___ Records for processing

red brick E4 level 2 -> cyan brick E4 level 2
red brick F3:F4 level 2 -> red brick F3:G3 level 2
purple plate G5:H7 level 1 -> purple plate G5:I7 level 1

______
___ Records for processing

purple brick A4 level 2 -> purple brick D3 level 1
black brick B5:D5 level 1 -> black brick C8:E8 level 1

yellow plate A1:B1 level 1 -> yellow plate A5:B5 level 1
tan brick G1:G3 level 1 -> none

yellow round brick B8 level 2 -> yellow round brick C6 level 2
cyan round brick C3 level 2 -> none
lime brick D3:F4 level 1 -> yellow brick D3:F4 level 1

______

What you should do =>
Give back, unchanged, the run of lines in the listing above that begins at the line containing "red brick E4 level 2 -> cyan brick E4 level 2" and ends at the line containing "purple plate G5:H7", both included.

Finished exercise =>
red brick E4 level 2 -> cyan brick E4 level 2
red brick F3:F4 level 2 -> red brick F3:G3 level 2
purple plate G5:H7 level 1 -> purple plate G5:I7 level 1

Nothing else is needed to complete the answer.